**Required work**.
From the first line to the last, reproduce the records exactly as they appear below.

**Raw data**.
*** Block opens ***

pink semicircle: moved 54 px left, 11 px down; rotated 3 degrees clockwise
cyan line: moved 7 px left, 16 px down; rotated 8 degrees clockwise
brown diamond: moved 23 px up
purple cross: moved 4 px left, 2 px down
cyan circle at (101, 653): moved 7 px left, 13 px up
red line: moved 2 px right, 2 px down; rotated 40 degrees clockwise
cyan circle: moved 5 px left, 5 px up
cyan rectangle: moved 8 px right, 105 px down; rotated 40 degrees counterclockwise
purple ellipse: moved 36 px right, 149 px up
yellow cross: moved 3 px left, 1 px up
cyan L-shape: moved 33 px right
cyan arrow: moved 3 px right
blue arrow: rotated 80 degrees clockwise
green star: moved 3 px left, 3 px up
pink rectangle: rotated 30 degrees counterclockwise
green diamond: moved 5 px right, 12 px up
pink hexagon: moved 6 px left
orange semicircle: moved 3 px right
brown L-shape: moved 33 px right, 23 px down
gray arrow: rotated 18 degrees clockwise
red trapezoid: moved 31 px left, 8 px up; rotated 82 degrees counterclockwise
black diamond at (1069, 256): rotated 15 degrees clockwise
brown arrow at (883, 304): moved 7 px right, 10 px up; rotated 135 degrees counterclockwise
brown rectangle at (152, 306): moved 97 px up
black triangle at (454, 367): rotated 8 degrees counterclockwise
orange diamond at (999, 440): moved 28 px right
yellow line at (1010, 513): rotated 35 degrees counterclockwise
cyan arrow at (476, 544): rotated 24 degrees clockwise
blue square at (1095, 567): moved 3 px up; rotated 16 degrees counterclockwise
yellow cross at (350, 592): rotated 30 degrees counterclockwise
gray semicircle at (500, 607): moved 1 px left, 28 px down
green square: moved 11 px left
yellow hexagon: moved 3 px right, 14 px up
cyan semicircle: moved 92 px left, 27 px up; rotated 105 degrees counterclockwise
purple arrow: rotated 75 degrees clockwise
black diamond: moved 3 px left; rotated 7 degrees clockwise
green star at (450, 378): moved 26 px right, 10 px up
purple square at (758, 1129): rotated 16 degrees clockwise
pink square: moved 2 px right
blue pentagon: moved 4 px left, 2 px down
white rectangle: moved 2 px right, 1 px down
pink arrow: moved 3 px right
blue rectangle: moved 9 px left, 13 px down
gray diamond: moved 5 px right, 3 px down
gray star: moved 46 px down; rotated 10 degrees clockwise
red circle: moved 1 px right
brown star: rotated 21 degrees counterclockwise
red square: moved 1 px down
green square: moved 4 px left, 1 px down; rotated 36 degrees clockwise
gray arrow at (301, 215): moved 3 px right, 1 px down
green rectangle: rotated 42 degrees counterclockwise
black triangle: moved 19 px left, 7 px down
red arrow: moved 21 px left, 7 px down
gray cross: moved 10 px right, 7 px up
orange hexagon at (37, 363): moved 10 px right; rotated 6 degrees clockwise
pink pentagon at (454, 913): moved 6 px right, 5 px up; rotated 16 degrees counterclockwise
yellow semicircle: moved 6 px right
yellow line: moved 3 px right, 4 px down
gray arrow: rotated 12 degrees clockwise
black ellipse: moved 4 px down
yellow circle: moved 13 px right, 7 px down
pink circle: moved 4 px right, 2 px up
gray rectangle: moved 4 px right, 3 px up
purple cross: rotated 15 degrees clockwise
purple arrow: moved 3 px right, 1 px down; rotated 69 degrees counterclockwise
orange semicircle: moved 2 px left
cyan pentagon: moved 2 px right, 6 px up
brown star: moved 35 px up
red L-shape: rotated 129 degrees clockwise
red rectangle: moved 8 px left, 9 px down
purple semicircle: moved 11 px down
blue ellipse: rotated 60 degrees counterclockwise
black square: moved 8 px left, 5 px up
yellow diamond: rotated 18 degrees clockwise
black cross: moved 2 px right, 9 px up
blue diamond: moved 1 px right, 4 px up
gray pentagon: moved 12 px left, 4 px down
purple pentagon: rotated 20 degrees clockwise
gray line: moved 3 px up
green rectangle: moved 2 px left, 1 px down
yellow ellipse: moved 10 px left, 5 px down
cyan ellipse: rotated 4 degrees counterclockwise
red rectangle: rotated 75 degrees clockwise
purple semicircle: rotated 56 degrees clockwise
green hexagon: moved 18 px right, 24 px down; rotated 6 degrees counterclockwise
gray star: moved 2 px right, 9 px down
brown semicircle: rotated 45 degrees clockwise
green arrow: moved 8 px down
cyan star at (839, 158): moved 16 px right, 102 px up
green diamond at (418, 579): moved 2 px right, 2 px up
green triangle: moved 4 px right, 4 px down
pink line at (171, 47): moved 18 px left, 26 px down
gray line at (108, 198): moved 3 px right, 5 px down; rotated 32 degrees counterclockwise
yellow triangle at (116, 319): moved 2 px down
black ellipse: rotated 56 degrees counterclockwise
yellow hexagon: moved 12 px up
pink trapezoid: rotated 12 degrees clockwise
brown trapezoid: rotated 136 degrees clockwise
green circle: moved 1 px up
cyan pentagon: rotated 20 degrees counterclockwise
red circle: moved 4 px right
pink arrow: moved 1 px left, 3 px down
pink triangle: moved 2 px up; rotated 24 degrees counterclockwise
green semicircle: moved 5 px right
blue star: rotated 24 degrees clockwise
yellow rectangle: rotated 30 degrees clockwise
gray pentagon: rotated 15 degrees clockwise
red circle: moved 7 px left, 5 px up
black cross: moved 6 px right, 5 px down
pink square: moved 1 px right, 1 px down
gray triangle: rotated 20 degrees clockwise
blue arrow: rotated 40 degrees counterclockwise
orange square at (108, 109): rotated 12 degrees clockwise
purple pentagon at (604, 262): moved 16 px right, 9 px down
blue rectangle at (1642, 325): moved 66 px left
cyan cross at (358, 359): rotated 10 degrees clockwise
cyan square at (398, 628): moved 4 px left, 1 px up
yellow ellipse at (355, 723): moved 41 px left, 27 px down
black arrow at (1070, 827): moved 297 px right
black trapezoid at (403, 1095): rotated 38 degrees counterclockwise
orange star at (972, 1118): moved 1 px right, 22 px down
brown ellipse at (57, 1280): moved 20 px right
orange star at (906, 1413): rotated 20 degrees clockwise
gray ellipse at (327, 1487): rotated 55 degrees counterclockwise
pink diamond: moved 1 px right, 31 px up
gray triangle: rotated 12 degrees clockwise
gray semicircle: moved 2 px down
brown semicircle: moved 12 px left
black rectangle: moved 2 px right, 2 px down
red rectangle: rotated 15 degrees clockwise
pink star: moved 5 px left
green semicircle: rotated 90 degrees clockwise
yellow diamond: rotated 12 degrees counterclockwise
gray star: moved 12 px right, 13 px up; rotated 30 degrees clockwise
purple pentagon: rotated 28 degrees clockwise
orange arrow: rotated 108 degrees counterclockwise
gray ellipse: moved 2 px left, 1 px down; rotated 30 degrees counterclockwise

*** Block closes ***

**Result**.
pink semicircle: moved 54 px left, 11 px down; rotated 3 degrees clockwise
cyan line: moved 7 px left, 16 px down; rotated 8 degrees clockwise
brown diamond: moved 23 px up
purple cross: moved 4 px left, 2 px down
cyan circle at (101, 653): moved 7 px left, 13 px up
red line: moved 2 px right, 2 px down; rotated 40 degrees clockwise
cyan circle: moved 5 px left, 5 px up
cyan rectangle: moved 8 px right, 105 px down; rotated 40 degrees counterclockwise
purple ellipse: moved 36 px right, 149 px up
yellow cross: moved 3 px left, 1 px up
cyan L-shape: moved 33 px right
cyan arrow: moved 3 px right
blue arrow: rotated 80 degrees clockwise
green star: moved 3 px left, 3 px up
pink rectangle: rotated 30 degrees counterclockwise
green diamond: moved 5 px right, 12 px up
pink hexagon: moved 6 px left
orange semicircle: moved 3 px right
brown L-shape: moved 33 px right, 23 px down
gray arrow: rotated 18 degrees clockwise
red trapezoid: moved 31 px left, 8 px up; rotated 82 degrees counterclockwise
black diamond at (1069, 256): rotated 15 degrees clockwise
brown arrow at (883, 304): moved 7 px right, 10 px up; rotated 135 degrees counterclockwise
brown rectangle at (152, 306): moved 97 px up
black triangle at (454, 367): rotated 8 degrees counterclockwise
orange diamond at (999, 440): moved 28 px right
yellow line at (1010, 513): rotated 35 degrees counterclockwise
cyan arrow at (476, 544): rotated 24 degrees clockwise
blue square at (1095, 567): moved 3 px up; rotated 16 degrees counterclockwise
yellow cross at (350, 592): rotated 30 degrees counterclockwise
gray semicircle at (500, 607): moved 1 px left, 28 px down
green square: moved 11 px left
yellow hexagon: moved 3 px right, 14 px up
cyan semicircle: moved 92 px left, 27 px up; rotated 105 degrees counterclockwise
purple arrow: rotated 75 degrees clockwise
black diamond: moved 3 px left; rotated 7 degrees clockwise
green star at (450, 378): moved 26 px right, 10 px up
purple square at (758, 1129): rotated 16 degrees clockwise
pink square: moved 2 px right
blue pentagon: moved 4 px left, 2 px down
white rectangle: moved 2 px right, 1 px down
pink arrow: moved 3 px right
blue rectangle: moved 9 px left, 13 px down
gray diamond: moved 5 px right, 3 px down
gray star: moved 46 px down; rotated 10 degrees clockwise
red circle: moved 1 px right
brown star: rotated 21 degrees counterclockwise
red square: moved 1 px down
green square: moved 4 px left, 1 px down; rotated 36 degrees clockwise
gray arrow at (301, 215): moved 3 px right, 1 px down
green rectangle: rotated 42 degrees counterclockwise
black triangle: moved 19 px left, 7 px down
red arrow: moved 21 px left, 7 px down
gray cross: moved 10 px right, 7 px up
orange hexagon at (37, 363): moved 10 px right; rotated 6 degrees clockwise
pink pentagon at (454, 913): moved 6 px right, 5 px up; rotated 16 degrees counterclockwise
yellow semicircle: moved 6 px right
yellow line: moved 3 px right, 4 px down
gray arrow: rotated 12 degrees clockwise
black ellipse: moved 4 px down
yellow circle: moved 13 px right, 7 px down
pink circle: moved 4 px right, 2 px up
gray rectangle: moved 4 px right, 3 px up
purple cross: rotated 15 degrees clockwise
purple arrow: moved 3 px right, 1 px down; rotated 69 degrees counterclockwise
orange semicircle: moved 2 px left
cyan pentagon: moved 2 px right, 6 px up
brown star: moved 35 px up
red L-shape: rotated 129 degrees clockwise
red rectangle: moved 8 px left, 9 px down
purple semicircle: moved 11 px down
blue ellipse: rotated 60 degrees counterclockwise
black square: moved 8 px left, 5 px up
yellow diamond: rotated 18 degrees clockwise
black cross: moved 2 px right, 9 px up
blue diamond: moved 1 px right, 4 px up
gray pentagon: moved 12 px left, 4 px down
purple pentagon: rotated 20 degrees clockwise
gray line: moved 3 px up
green rectangle: moved 2 px left, 1 px down
yellow ellipse: moved 10 px left, 5 px down
cyan ellipse: rotated 4 degrees counterclockwise
red rectangle: rotated 75 degrees clockwise
purple semicircle: rotated 56 degrees clockwise
green hexagon: moved 18 px right, 24 px down; rotated 6 degrees counterclockwise
gray star: moved 2 px right, 9 px down
brown semicircle: rotated 45 degrees clockwise
green arrow: moved 8 px down
cyan star at (839, 158): moved 16 px right, 102 px up
green diamond at (418, 579): moved 2 px right, 2 px up
green triangle: moved 4 px right, 4 px down
pink line at (171, 47): moved 18 px left, 26 px down
gray line at (108, 198): moved 3 px right, 5 px down; rotated 32 degrees counterclockwise
yellow triangle at (116, 319): moved 2 px down
black ellipse: rotated 56 degrees counterclockwise
yellow hexagon: moved 12 px up
pink trapezoid: rotated 12 degrees clockwise
brown trapezoid: rotated 136 degrees clockwise
green circle: moved 1 px up
cyan pentagon: rotated 20 degrees counterclockwise
red circle: moved 4 px right
pink arrow: moved 1 px left, 3 px down
pink triangle: moved 2 px up; rotated 24 degrees counterclockwise
green semicircle: moved 5 px right
blue star: rotated 24 degrees clockwise
yellow rectangle: rotated 30 degrees clockwise
gray pentagon: rotated 15 degrees clockwise
red circle: moved 7 px left, 5 px up
black cross: moved 6 px right, 5 px down
pink square: moved 1 px right, 1 px down
gray triangle: rotated 20 degrees clockwise
blue arrow: rotated 40 degrees counterclockwise
orange square at (108, 109): rotated 12 degrees clockwise
purple pentagon at (604, 262): moved 16 px right, 9 px down
blue rectangle at (1642, 325): moved 66 px left
cyan cross at (358, 359): rotated 10 degrees clockwise
cyan square at (398, 628): moved 4 px left, 1 px up
yellow ellipse at (355, 723): moved 41 px left, 27 px down
black arrow at (1070, 827): moved 297 px right
black trapezoid at (403, 1095): rotated 38 degrees counterclockwise
orange star at (972, 1118): moved 1 px right, 22 px down
brown ellipse at (57, 1280): moved 20 px right
orange star at (906, 1413): rotated 20 degrees clockwise
gray ellipse at (327, 1487): rotated 55 degrees counterclockwise
pink diamond: moved 1 px right, 31 px up
gray triangle: rotated 12 degrees clockwise
gray semicircle: moved 2 px down
brown semicircle: moved 12 px left
black rectangle: moved 2 px right, 2 px down
red rectangle: rotated 15 degrees clockwise
pink star: moved 5 px left
green semicircle: rotated 90 degrees clockwise
yellow diamond: rotated 12 degrees counterclockwise
gray star: moved 12 px right, 13 px up; rotated 30 degrees clockwise
purple pentagon: rotated 28 degrees clockwise
orange arrow: rotated 108 degrees counterclockwise
gray ellipse: moved 2 px left, 1 px down; rotated 30 degrees counterclockwise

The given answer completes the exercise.